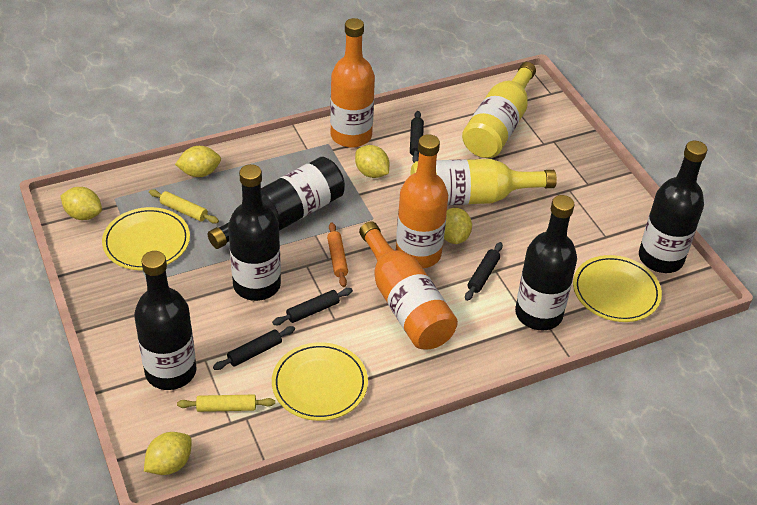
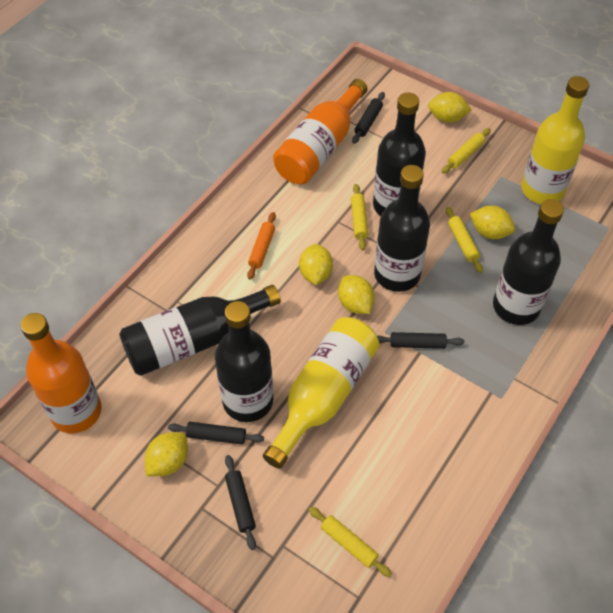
orange bottle: 3 -> 2
yellow plate: 3 -> 0
yellow rolling pin: 2 -> 4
__________________________________________________
**WHAT YOU HAVE TO DO:**
The whole listing above is to be repeated exactly, apart from its pictures.

**RESPONSE BOX:**
orange bottle: 3 -> 2
yellow plate: 3 -> 0
yellow rolling pin: 2 -> 4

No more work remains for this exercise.